* Your instructions
The required output is the exact run of lines below that opens at the line with "The dark_brown_block at" and closes at the line with "The dark_brown_felt_pen at".
************
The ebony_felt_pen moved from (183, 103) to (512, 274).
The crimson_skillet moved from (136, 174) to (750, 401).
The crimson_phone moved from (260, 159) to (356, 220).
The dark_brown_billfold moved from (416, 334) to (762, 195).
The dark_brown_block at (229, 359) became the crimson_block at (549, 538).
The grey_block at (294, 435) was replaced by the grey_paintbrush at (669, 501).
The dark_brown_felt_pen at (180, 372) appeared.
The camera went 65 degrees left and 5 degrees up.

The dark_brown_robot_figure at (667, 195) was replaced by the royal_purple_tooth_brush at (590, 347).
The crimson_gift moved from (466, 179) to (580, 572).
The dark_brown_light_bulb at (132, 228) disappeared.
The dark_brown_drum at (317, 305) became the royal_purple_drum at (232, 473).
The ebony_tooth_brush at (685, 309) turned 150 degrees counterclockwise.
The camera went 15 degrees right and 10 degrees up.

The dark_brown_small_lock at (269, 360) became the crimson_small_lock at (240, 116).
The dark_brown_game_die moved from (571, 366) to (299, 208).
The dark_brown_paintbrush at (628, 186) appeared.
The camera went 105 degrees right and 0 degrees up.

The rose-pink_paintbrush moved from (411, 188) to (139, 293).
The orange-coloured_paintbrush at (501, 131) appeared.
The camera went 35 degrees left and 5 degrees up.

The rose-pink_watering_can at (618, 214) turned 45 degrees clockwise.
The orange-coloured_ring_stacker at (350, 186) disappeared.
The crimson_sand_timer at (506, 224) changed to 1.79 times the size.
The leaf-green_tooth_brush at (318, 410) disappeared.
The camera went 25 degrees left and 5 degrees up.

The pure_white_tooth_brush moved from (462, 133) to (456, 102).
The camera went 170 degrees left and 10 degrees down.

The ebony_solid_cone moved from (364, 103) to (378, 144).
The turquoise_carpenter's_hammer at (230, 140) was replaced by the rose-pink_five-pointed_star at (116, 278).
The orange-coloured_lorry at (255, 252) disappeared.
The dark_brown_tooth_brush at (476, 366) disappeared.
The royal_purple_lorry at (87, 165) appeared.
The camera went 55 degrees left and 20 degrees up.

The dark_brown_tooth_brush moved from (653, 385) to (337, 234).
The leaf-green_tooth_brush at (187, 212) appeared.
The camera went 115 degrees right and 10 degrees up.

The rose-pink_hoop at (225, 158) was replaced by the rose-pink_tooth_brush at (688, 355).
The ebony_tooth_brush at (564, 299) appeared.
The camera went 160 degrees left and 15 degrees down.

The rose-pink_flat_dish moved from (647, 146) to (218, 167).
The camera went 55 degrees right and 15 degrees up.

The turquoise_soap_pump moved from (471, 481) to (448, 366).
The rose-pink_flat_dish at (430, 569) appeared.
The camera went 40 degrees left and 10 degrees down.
************
* Problem solution
The dark_brown_block at (229, 359) became the crimson_block at (549, 538).
The grey_block at (294, 435) was replaced by the grey_paintbrush at (669, 501).
The dark_brown_felt_pen at (180, 372) appeared.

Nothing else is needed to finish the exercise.